> What is being asked
Of the lines below, write out exactly those from the line with "Someone took away the notebook/black" through the line with "Someone carried the jar/grey", both included, and skip the rest.

> Entries taken from a collection
Content starts
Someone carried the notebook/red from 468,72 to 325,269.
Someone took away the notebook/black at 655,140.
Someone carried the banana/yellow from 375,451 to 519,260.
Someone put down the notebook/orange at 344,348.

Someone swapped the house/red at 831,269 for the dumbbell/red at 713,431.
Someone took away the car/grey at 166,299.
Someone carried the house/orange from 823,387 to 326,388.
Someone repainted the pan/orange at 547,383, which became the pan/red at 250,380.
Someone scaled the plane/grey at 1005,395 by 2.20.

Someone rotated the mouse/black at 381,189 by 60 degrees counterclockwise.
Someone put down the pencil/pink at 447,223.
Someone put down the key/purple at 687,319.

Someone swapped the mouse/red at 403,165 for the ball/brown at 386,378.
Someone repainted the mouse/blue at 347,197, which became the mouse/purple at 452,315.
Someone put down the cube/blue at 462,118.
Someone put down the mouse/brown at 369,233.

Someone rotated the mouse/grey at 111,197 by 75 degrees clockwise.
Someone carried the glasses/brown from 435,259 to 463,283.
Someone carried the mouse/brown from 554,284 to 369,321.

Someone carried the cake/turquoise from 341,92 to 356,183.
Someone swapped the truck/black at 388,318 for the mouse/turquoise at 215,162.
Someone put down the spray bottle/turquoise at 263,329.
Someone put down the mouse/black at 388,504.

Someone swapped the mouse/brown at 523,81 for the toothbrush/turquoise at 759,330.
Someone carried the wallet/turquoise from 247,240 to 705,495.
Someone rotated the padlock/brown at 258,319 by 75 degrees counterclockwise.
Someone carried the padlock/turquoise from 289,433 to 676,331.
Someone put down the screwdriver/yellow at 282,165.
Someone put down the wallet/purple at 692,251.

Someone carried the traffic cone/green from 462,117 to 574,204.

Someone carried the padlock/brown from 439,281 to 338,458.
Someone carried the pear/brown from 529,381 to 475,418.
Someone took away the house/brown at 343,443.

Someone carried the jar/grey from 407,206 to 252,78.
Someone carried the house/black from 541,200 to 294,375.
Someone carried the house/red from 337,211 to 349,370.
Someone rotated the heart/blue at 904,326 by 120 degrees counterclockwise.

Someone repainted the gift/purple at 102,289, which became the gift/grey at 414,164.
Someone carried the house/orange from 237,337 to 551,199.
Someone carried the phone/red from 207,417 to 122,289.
Content ends
> The answer
Someone took away the notebook/black at 655,140.
Someone carried the banana/yellow from 375,451 to 519,260.
Someone put down the notebook/orange at 344,348.

Someone swapped the house/red at 831,269 for the dumbbell/red at 713,431.
Someone took away the car/grey at 166,299.
Someone carried the house/orange from 823,387 to 326,388.
Someone repainted the pan/orange at 547,383, which became the pan/red at 250,380.
Someone scaled the plane/grey at 1005,395 by 2.20.

Someone rotated the mouse/black at 381,189 by 60 degrees counterclockwise.
Someone put down the pencil/pink at 447,223.
Someone put down the key/purple at 687,319.

Someone swapped the mouse/red at 403,165 for the ball/brown at 386,378.
Someone repainted the mouse/blue at 347,197, which became the mouse/purple at 452,315.
Someone put down the cube/blue at 462,118.
Someone put down the mouse/brown at 369,233.

Someone rotated the mouse/grey at 111,197 by 75 degrees clockwise.
Someone carried the glasses/brown from 435,259 to 463,283.
Someone carried the mouse/brown from 554,284 to 369,321.

Someone carried the cake/turquoise from 341,92 to 356,183.
Someone swapped the truck/black at 388,318 for the mouse/turquoise at 215,162.
Someone put down the spray bottle/turquoise at 263,329.
Someone put down the mouse/black at 388,504.

Someone swapped the mouse/brown at 523,81 for the toothbrush/turquoise at 759,330.
Someone carried the wallet/turquoise from 247,240 to 705,495.
Someone rotated the padlock/brown at 258,319 by 75 degrees counterclockwise.
Someone carried the padlock/turquoise from 289,433 to 676,331.
Someone put down the screwdriver/yellow at 282,165.
Someone put down the wallet/purple at 692,251.

Someone carried the traffic cone/green from 462,117 to 574,204.

Someone carried the padlock/brown from 439,281 to 338,458.
Someone carried the pear/brown from 529,381 to 475,418.
Someone took away the house/brown at 343,443.

Someone carried the jar/grey from 407,206 to 252,78.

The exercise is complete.